TASK PROMPT →
Where does the word "tape" show up in the records? Copy every line that has it.

Spatial object tracking data:
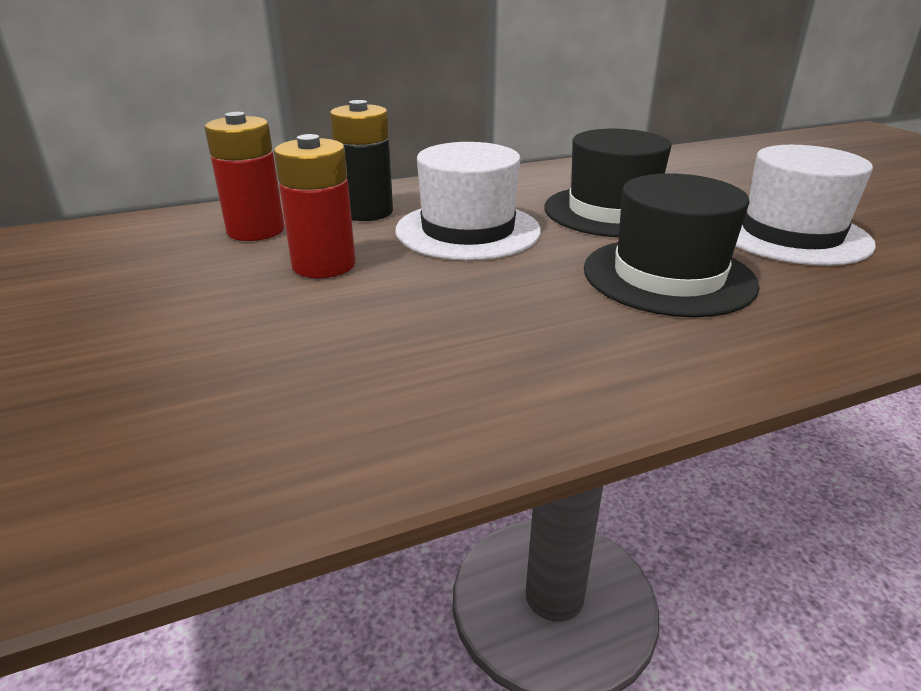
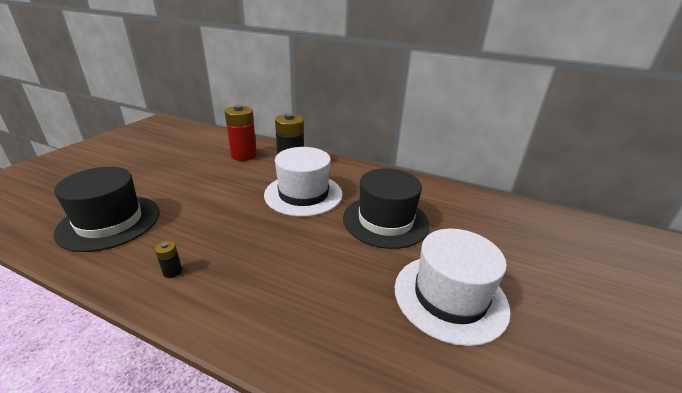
camera: 45 degrees right, 0 degrees up
red battery [274,134,355,278] -> none
black hat [584,173,760,317] -> black hat moved to [54,167,160,252]
none -> black battery [155,241,182,278]

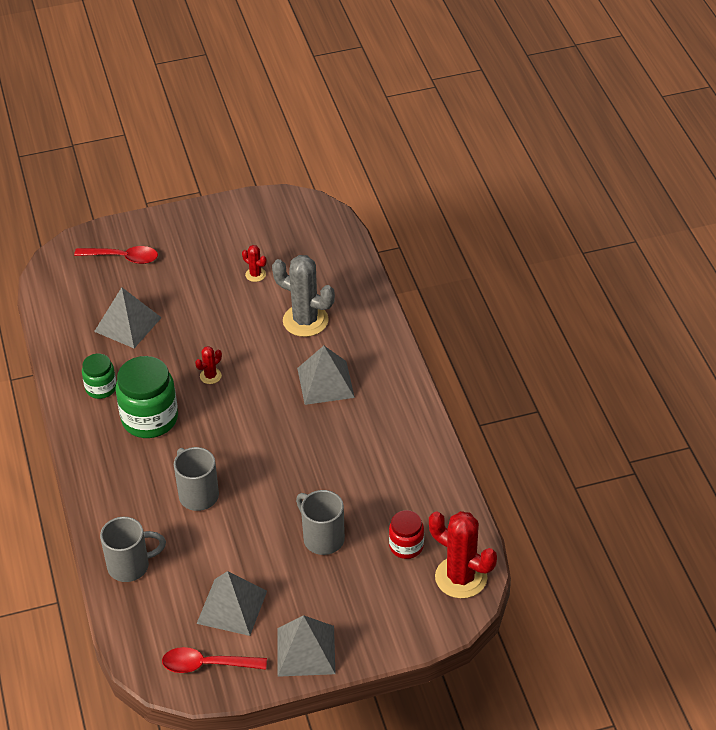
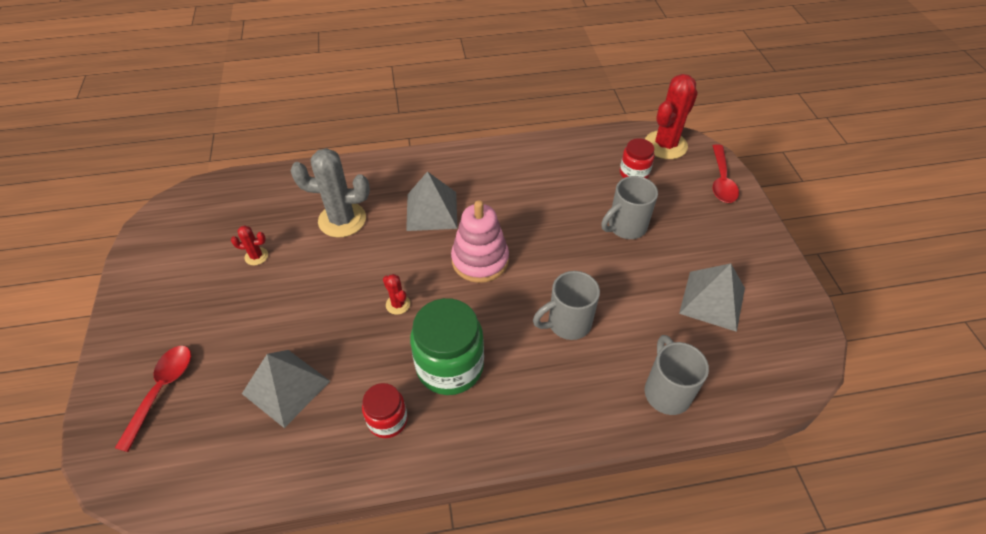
camera: 85 degrees left, 5 degrees up
green jar [82,354,116,399] -> red jar [362,383,408,438]
red spoon [162,647,267,673] -> red spoon moved to [713,144,739,203]
red cactus [242,245,266,282] -> red cactus turned 45 degrees clockwise [231,225,268,265]
grey cactus [272,255,335,337] -> grey cactus turned 60 degrees clockwise [290,148,370,238]
grey pyramid [277,615,335,677] -> none
none -> pink stacking toy [451,200,509,283]

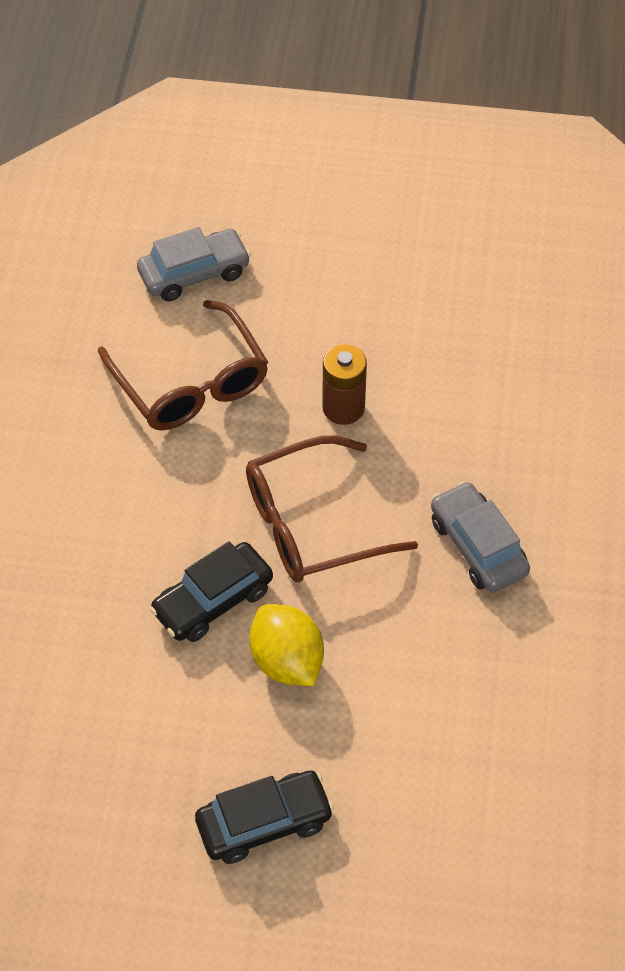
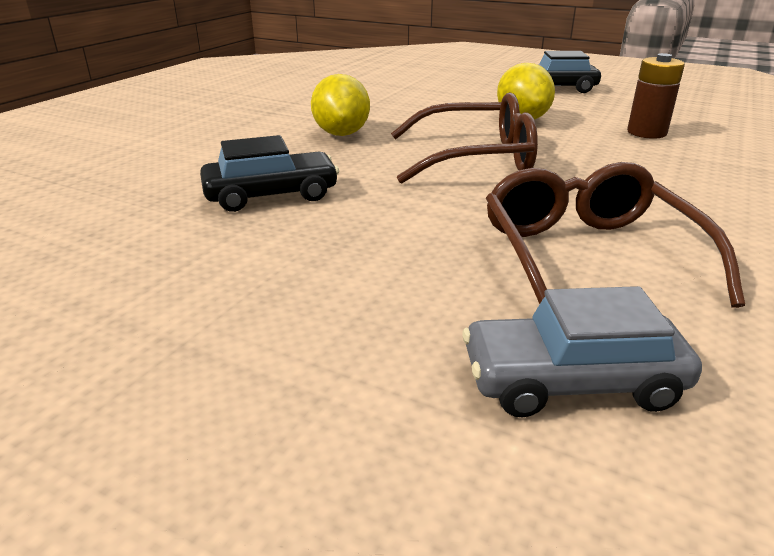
camera: 160 degrees left, 25 degrees down
black car [150,541,273,642] -> black car moved to [200,135,339,212]
brown battery [322,344,367,425] -> brown battery moved to [627,53,685,139]
grey car [431,481,530,592] -> yellow lemon [311,74,370,136]

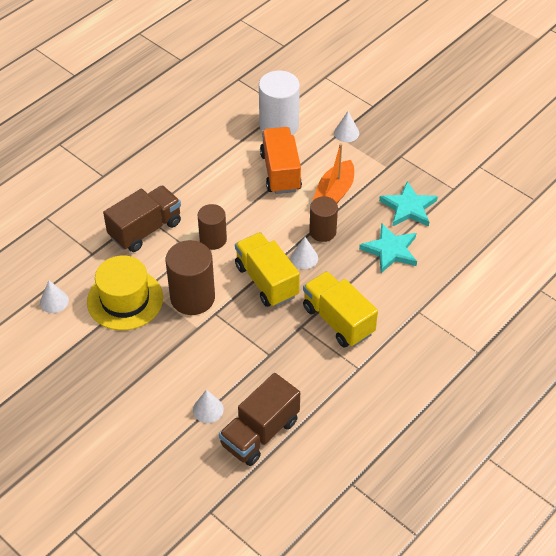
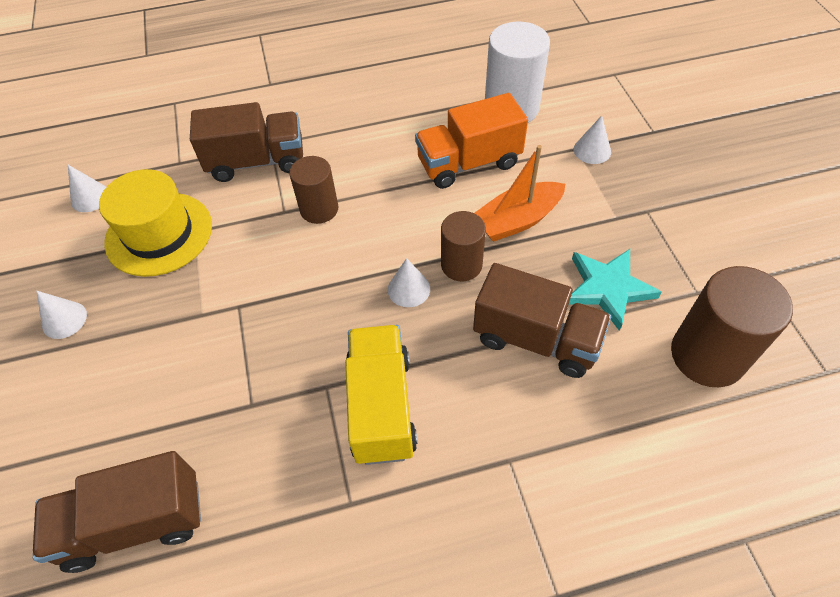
camera: 35 degrees right, 5 degrees up
brown cylinder [166,240,215,315] -> brown cylinder moved to [671,266,793,387]
white cone [193,390,224,423] -> white cone moved to [36,291,87,339]
yellow truck [235,232,300,307] -> none
orange truck [260,127,302,194] -> orange truck turned 135 degrees counterclockwise [415,93,528,189]
turquoise star [359,223,417,273] -> brown truck [473,263,611,378]

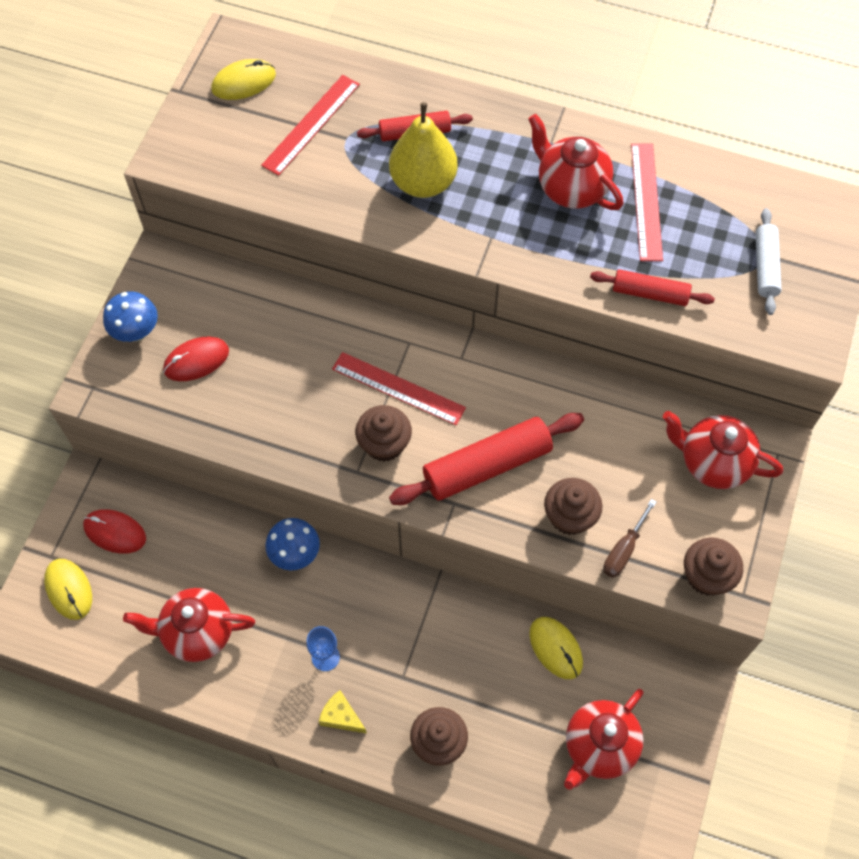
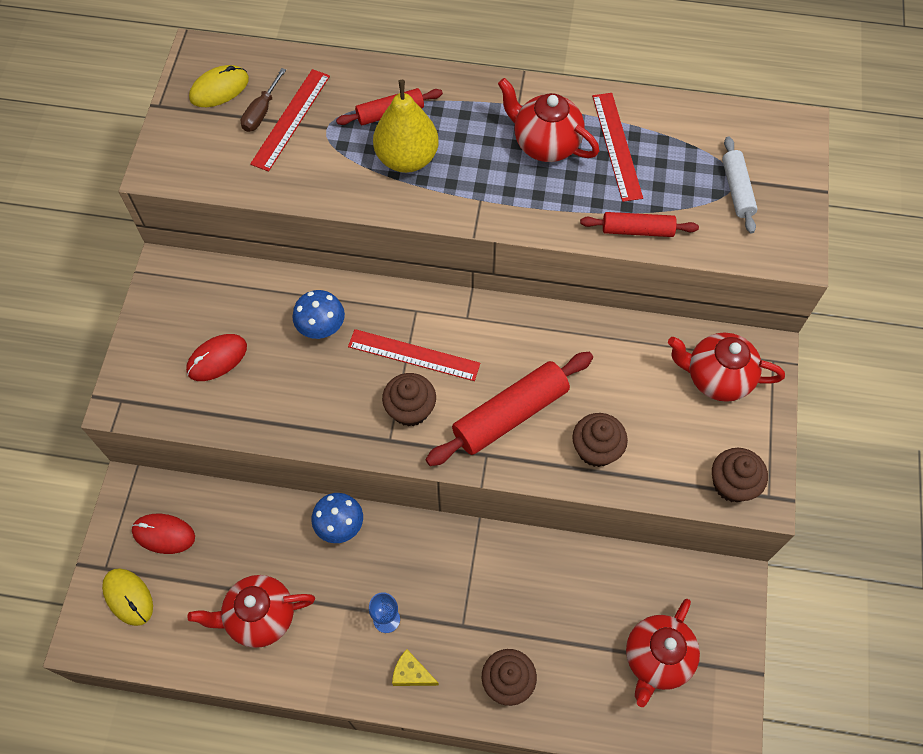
camera: 10 degrees left, 0 degrees up
blue mushroom [103,291,158,342] -> blue mushroom moved to [292,290,345,339]
yellow mouse [529,617,583,679] -> none
brown screwdriver [603,499,656,578] -> brown screwdriver moved to [241,68,286,132]

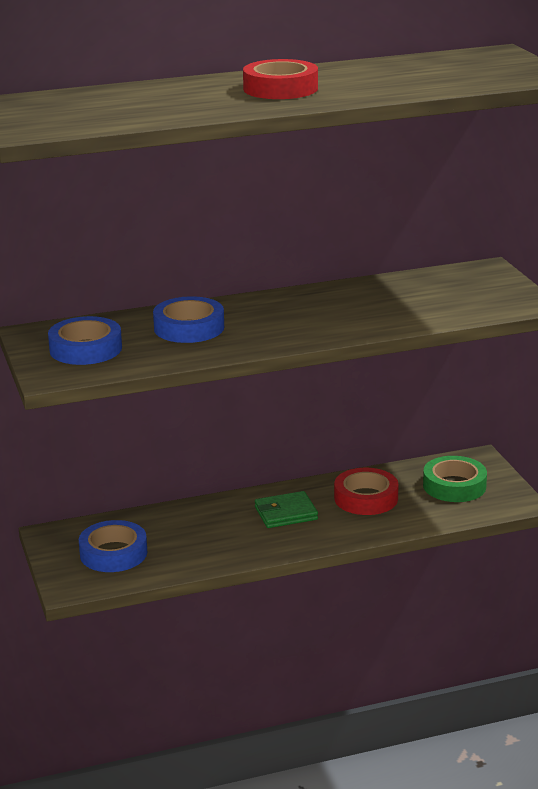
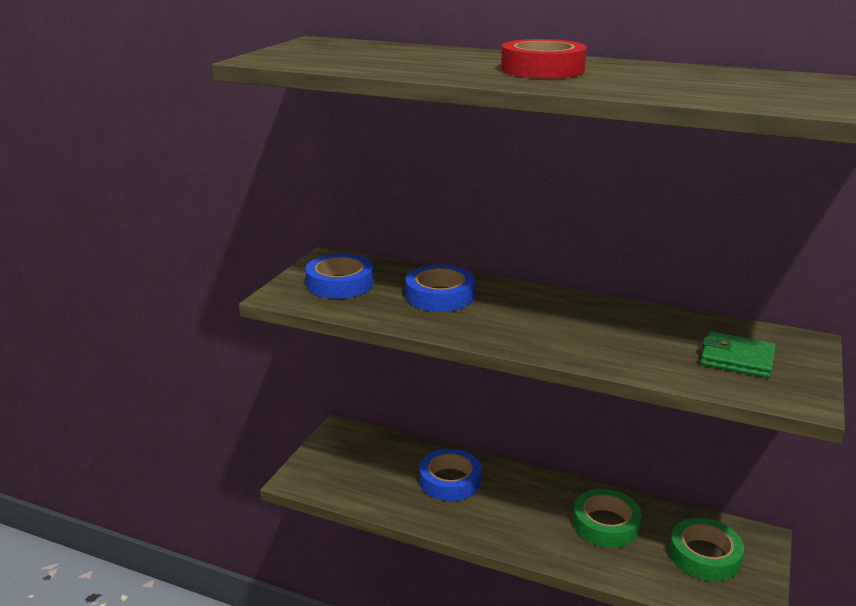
camera: 40 degrees right, 0 degrees up
blue tape [79,520,147,572] -> blue tape moved to [419,449,481,501]
green wallet [255,491,318,528] -> green wallet moved to [700,331,776,378]
red tape [334,468,399,515] -> green tape [573,489,642,548]

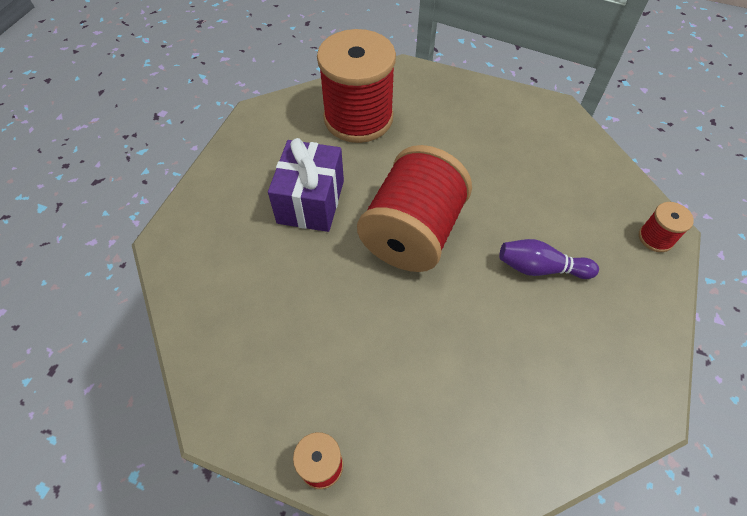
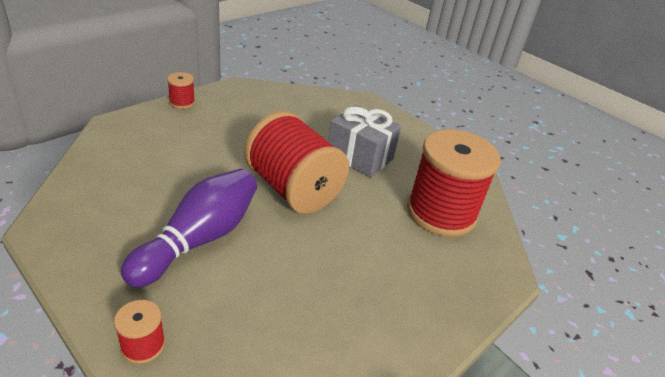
camera: 110 degrees right, 20 degrees down
purple gift [268,138,344,232] -> grey gift [328,105,401,178]
purple bowling pin [499,239,599,279] -> purple bowling pin [121,169,257,288], size x1.71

TASK OUTPUT →
blue tape [79,520,147,572] -> blue tape moved to [419,449,481,501]
red tape [334,468,399,515] -> green tape [573,489,642,548]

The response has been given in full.